Aim of the exercise:
Once you reach the line with "R212: 68k (SIG6, SIG8) -> 68k (SIG6, SIG16)" below, copy each line exactly, stopping after the line with "J1 pin 2: BR_R -> DGND", and skip any pictures.

Given records:
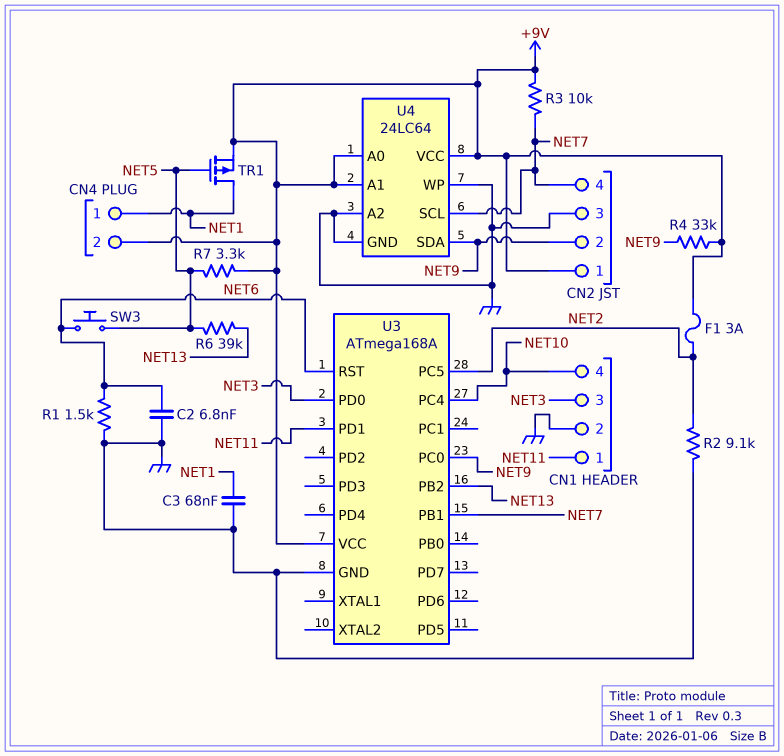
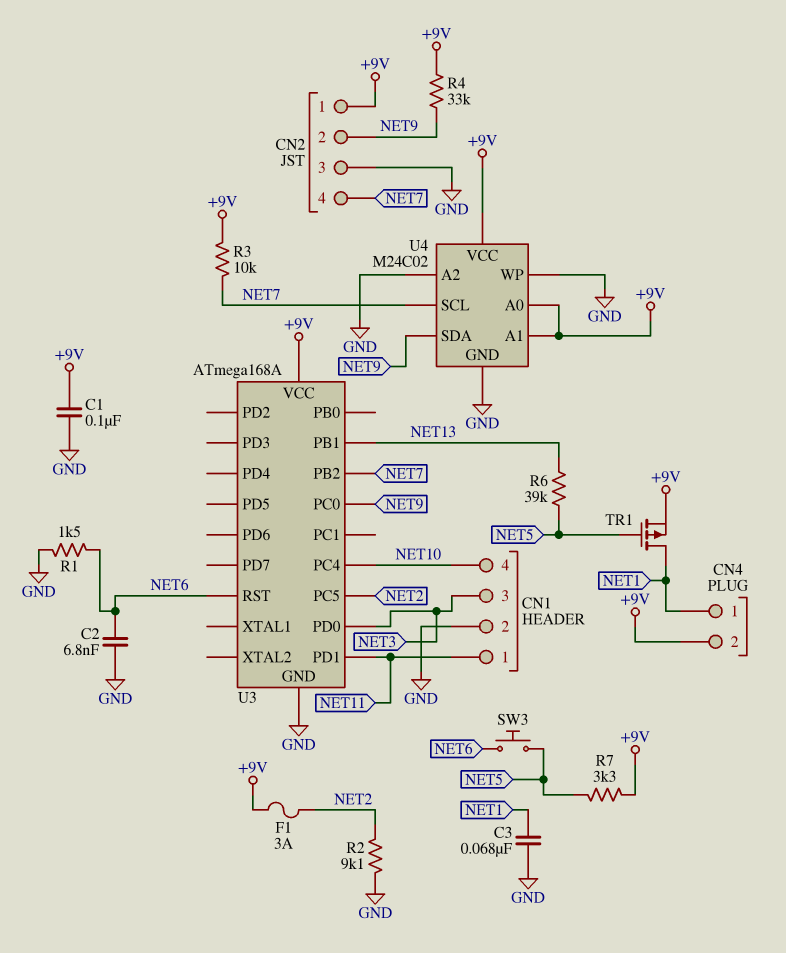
C1: none -> 100nF (+9V, GND)
U3 pin PB1: NET7 -> NET13
U3 pin PB2: NET13 -> NET7
U4: 24LC64 -> M24C02

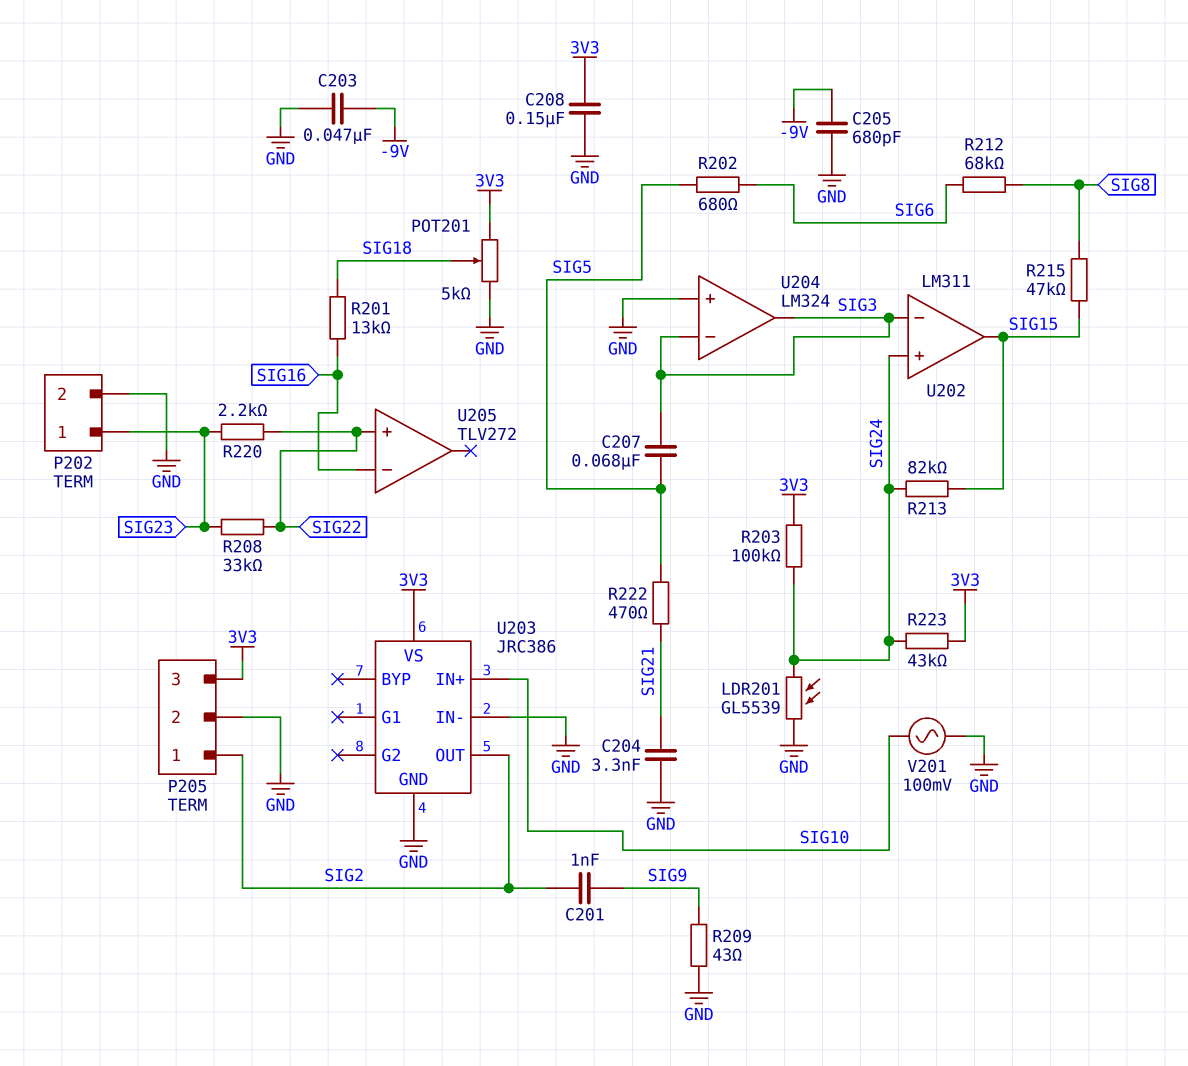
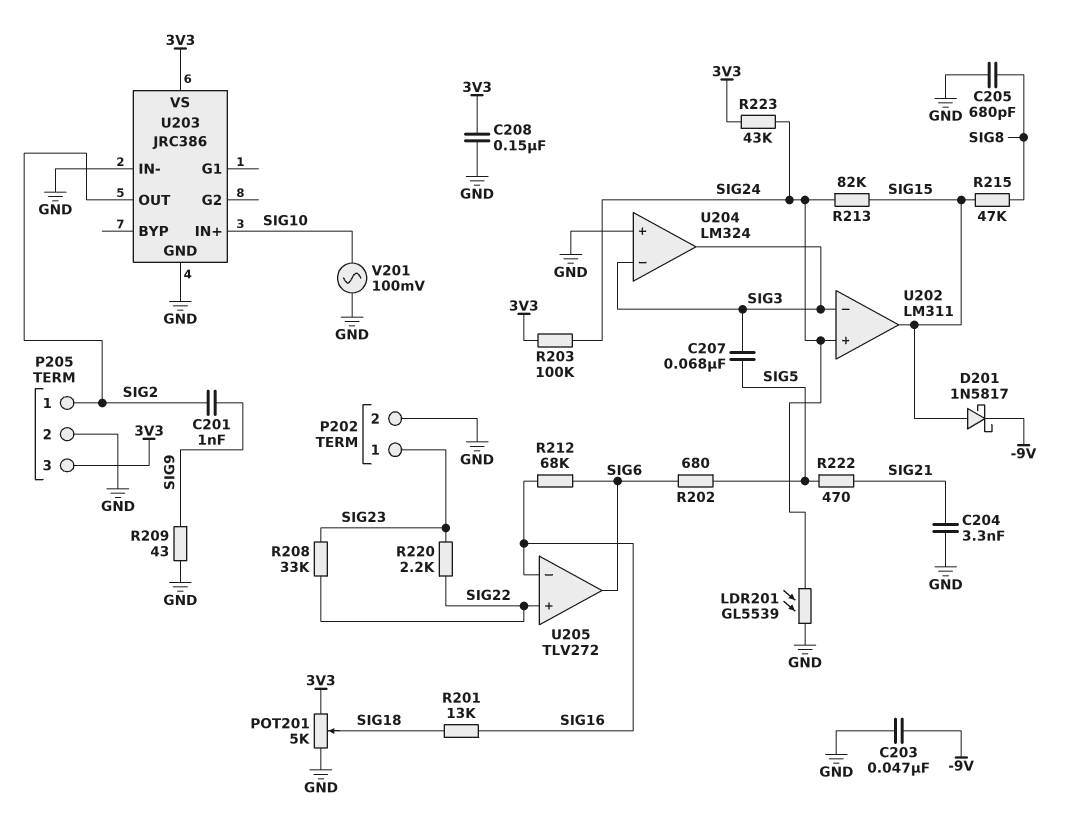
C205: 680pF (-9V, GND) -> 680pF (GND, SIG8)
D201: none -> schottky 1N5817 (A SIG15, K -9V)
R212: 68k (SIG6, SIG8) -> 68k (SIG6, SIG16)
U205 pin out: none -> SIG6

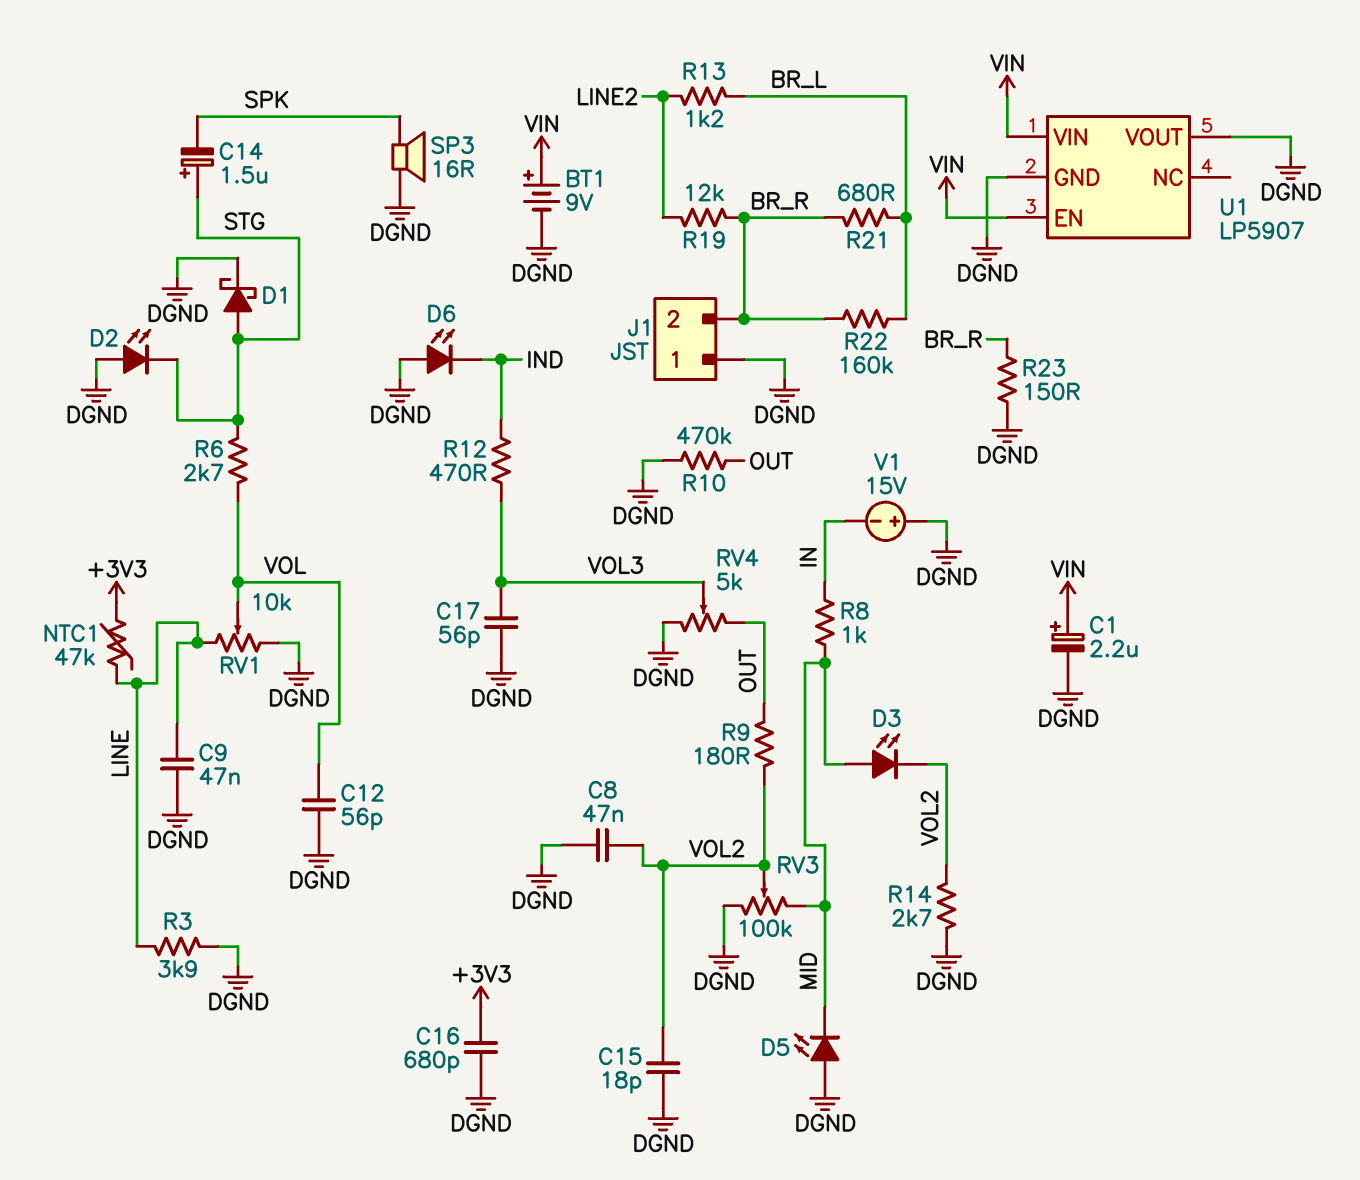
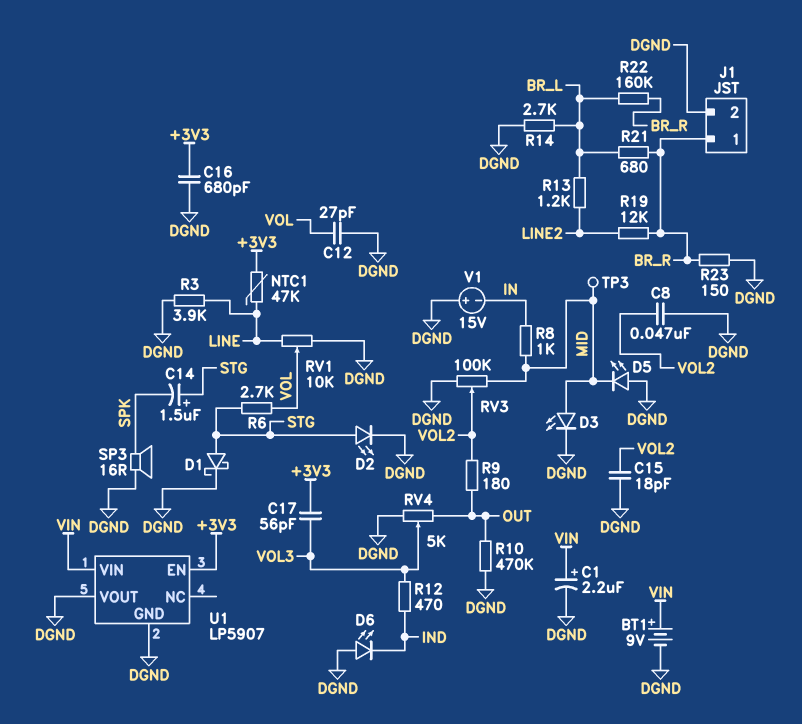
C9: 47nF (DGND, LINE) -> none
C12: 56pF (DGND, VOL) -> 27pF (DGND, VOL)
C17: 56pF (DGND, VOL3) -> 56pF (+3V3, VOL3)
D2: LED (A DGND, K STG) -> LED (A STG, K DGND)
D3: LED (A MID, K VOL2) -> LED (A MID, K DGND)
J1 pin 1: DGND -> BR_R
J1 pin 2: BR_R -> DGND
R14: 2.7k (DGND, VOL2) -> 2.7k (BR_L, DGND)
TP3: none -> test point (MID)
U1 pin EN: VIN -> +3V3

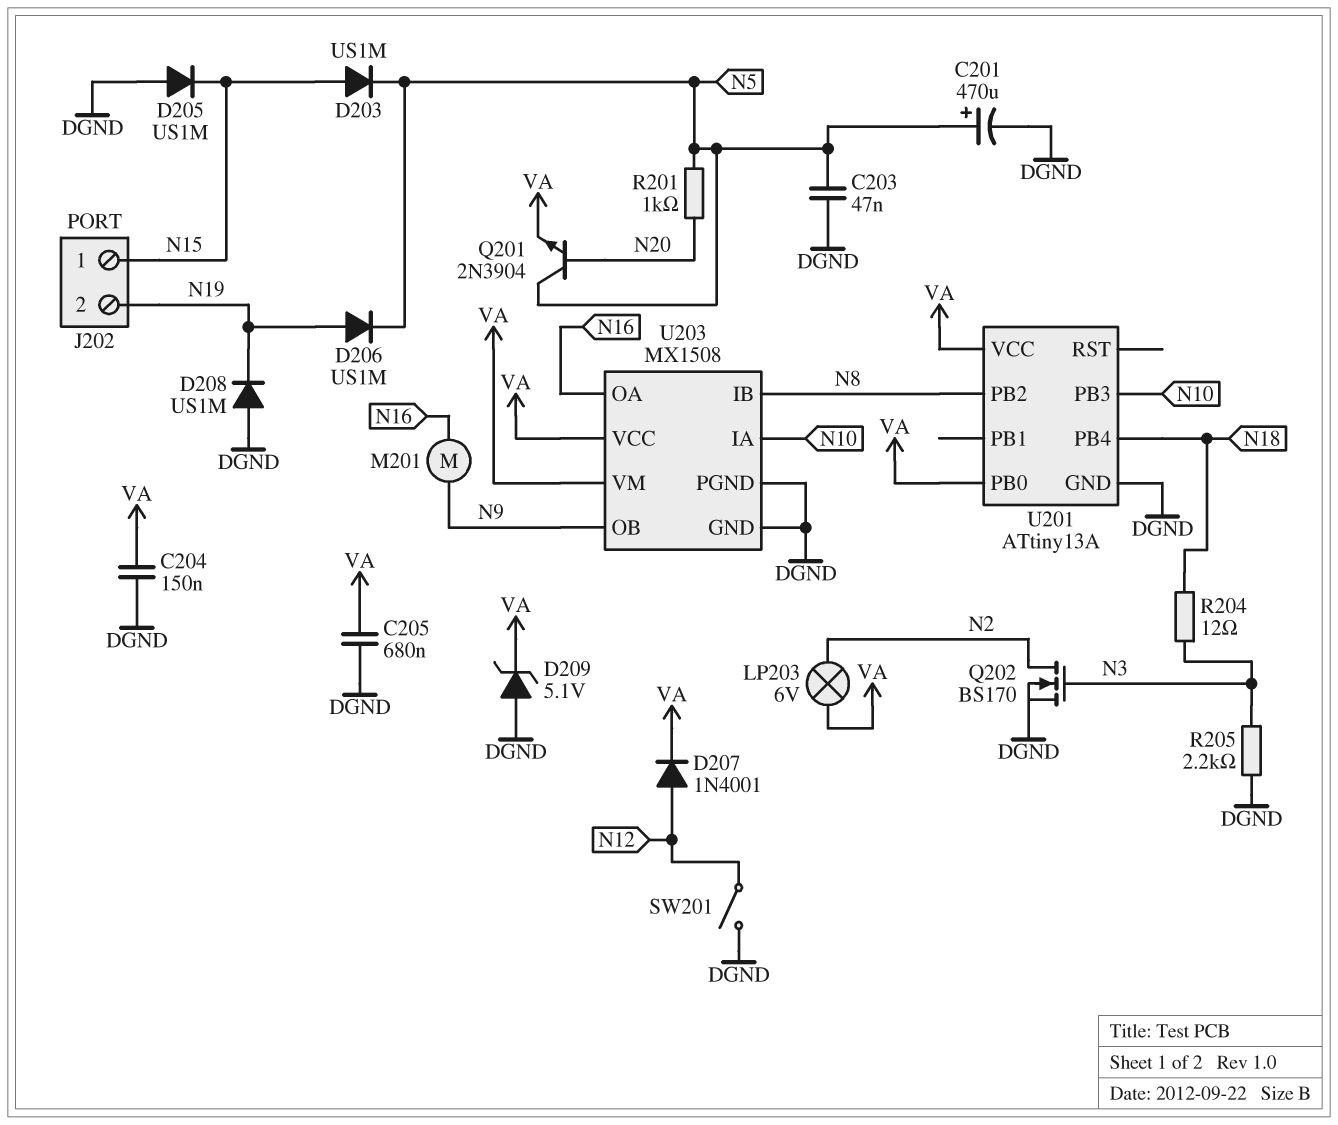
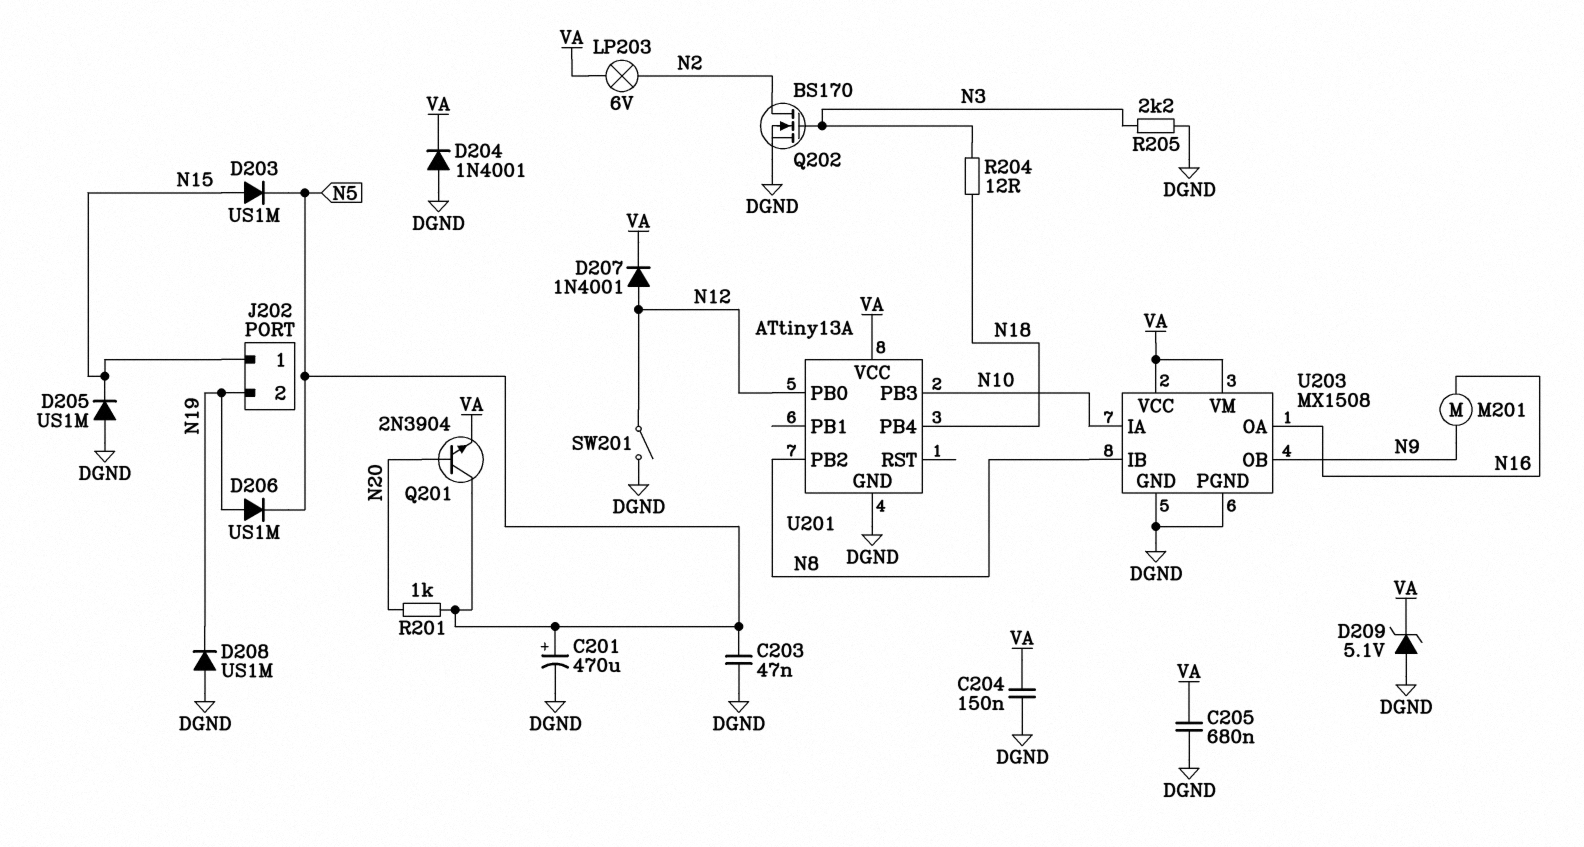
D204: none -> diode 1N4001 (A DGND, K VA)
U201 pin PB0: VA -> N12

Problem solution:
R212: 68k (SIG6, SIG8) -> 68k (SIG6, SIG16)
U205 pin out: none -> SIG6

C9: 47nF (DGND, LINE) -> none
C12: 56pF (DGND, VOL) -> 27pF (DGND, VOL)
C17: 56pF (DGND, VOL3) -> 56pF (+3V3, VOL3)
D2: LED (A DGND, K STG) -> LED (A STG, K DGND)
D3: LED (A MID, K VOL2) -> LED (A MID, K DGND)
J1 pin 1: DGND -> BR_R
J1 pin 2: BR_R -> DGND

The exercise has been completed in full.